Task. Every line below that contains the word "green" must be copied.

________________________________________

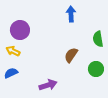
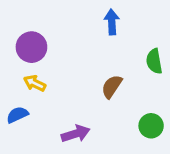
yellow arrow: (13, 51) -> (35, 83), moved
green circle: (96, 69) -> (151, 126), moved

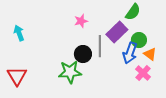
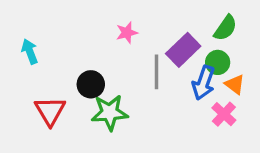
green semicircle: (133, 12) -> (225, 28), moved
black circle: (83, 54) -> (91, 84), moved
red triangle: (17, 76) -> (50, 111), moved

________________________________________

Result for this exercise.
green circle: (96, 69) -> (151, 126), moved
green semicircle: (133, 12) -> (225, 28), moved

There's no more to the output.